Directions for this task:
Locate the string "right" in the listing below. Copy every line where it is found.

Start of Given records

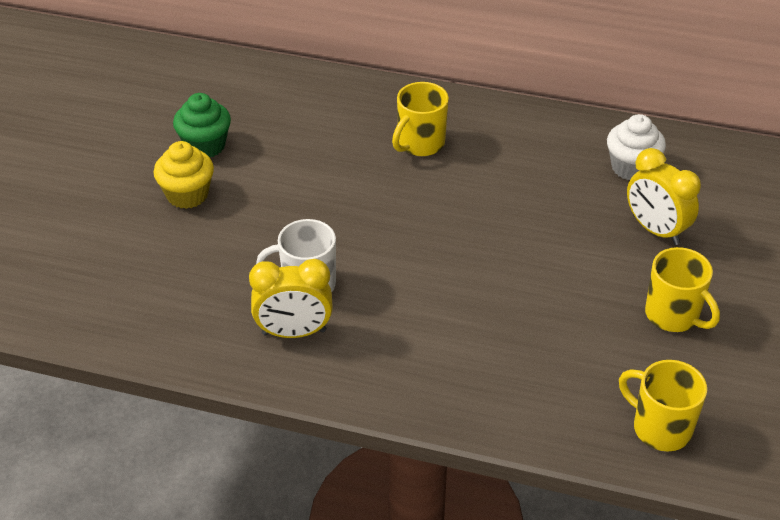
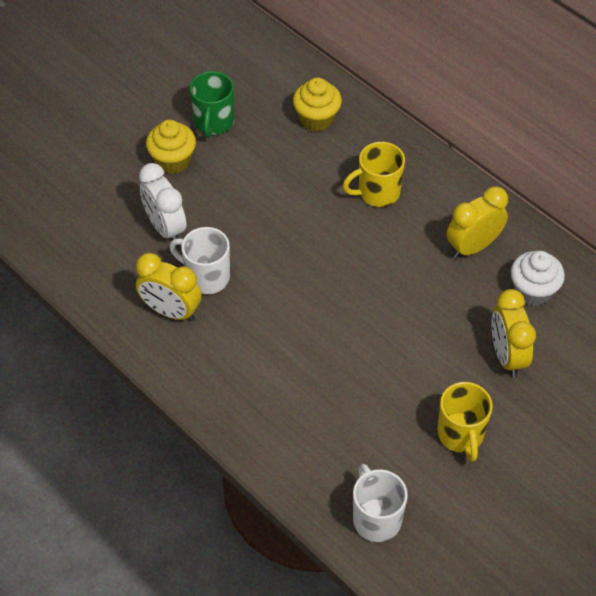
camera: 30 degrees right, 10 degrees up
(205, 146) = (213, 122): green cupcake -> green mug
(227, 258) = (165, 228): none -> white clock
(309, 105) = (316, 119): none -> yellow cupcake
(547, 153) = (473, 247): none -> yellow clock
(660, 428) = (376, 518): yellow mug -> white mug

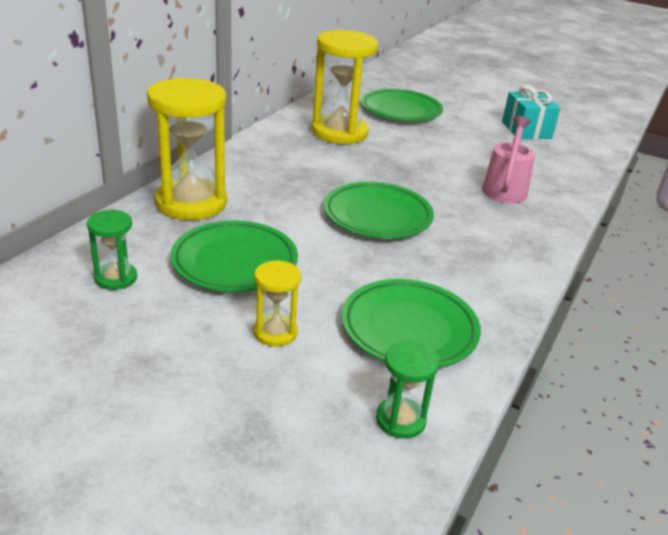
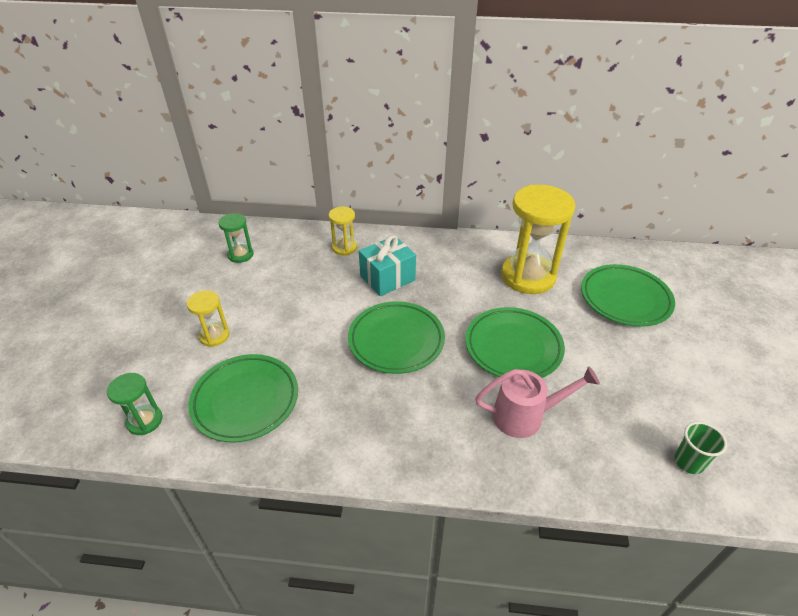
camera: 70 degrees right, 10 degrees up
(191, 203) = (344, 248): yellow hourglass -> yellow hourglass, size x0.49
(234, 262) = (283, 292): green plate -> green plate (513, 347)
(526, 130) = (701, 409): turquoise gift -> turquoise gift (387, 278)
(570, 151) = (688, 462): none -> green cup

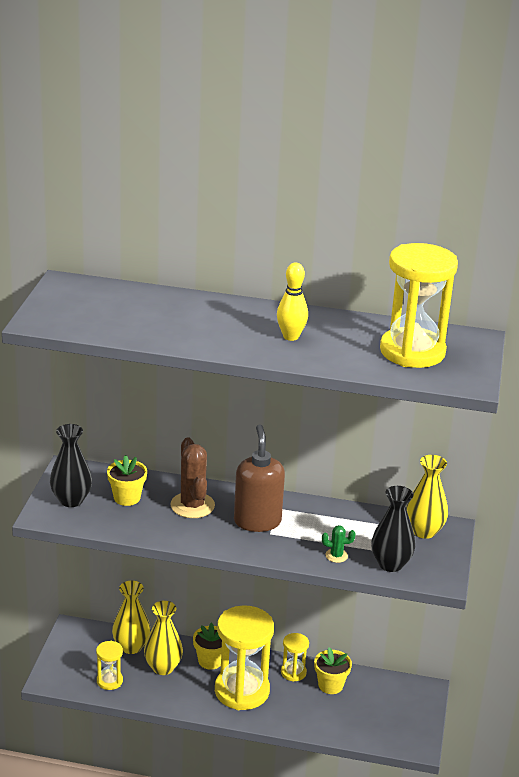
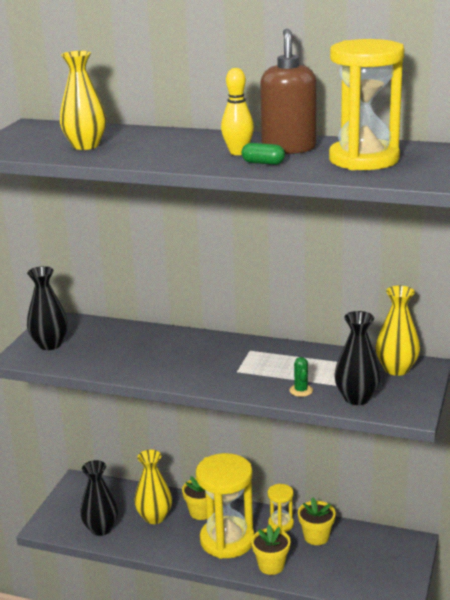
camera: 10 degrees right, 5 degrees down
(109, 681) = (101, 528): yellow hourglass -> black vase
(127, 498) = (104, 342): yellow flower pot -> yellow flower pot (271, 565)
(131, 646) = (128, 498): yellow vase -> yellow vase (85, 146)
(192, 505) = (165, 348): brown cactus -> none
(257, 521) = (226, 361): brown soap dispenser -> brown soap dispenser (288, 148)
(319, 353) = (263, 163): none -> green capsule
(336, 556) = (301, 390): green cactus -> green cactus turned 75 degrees clockwise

End of Given records

Result of this task:
camera: 30 degrees right, 10 degrees up
camera: 70 degrees right, 10 degrees up
camera: 10 degrees right, 5 degrees down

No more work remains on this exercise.